## Exercise directions
The following data has a line with "D7: LED (A +9V, K" and a line with "R13: 12 (BR_R, OUT) -> 12 (GND, PROG)". Write out exactly those lines and all the lines between them.

## Task input
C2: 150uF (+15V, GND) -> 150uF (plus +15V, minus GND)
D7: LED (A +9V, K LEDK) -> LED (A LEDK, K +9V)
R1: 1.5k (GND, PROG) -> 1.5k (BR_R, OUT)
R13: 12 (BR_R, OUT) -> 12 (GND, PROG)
...
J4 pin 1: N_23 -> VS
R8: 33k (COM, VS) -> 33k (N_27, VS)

## Expected answer
D7: LED (A +9V, K LEDK) -> LED (A LEDK, K +9V)
R1: 1.5k (GND, PROG) -> 1.5k (BR_R, OUT)
R13: 12 (BR_R, OUT) -> 12 (GND, PROG)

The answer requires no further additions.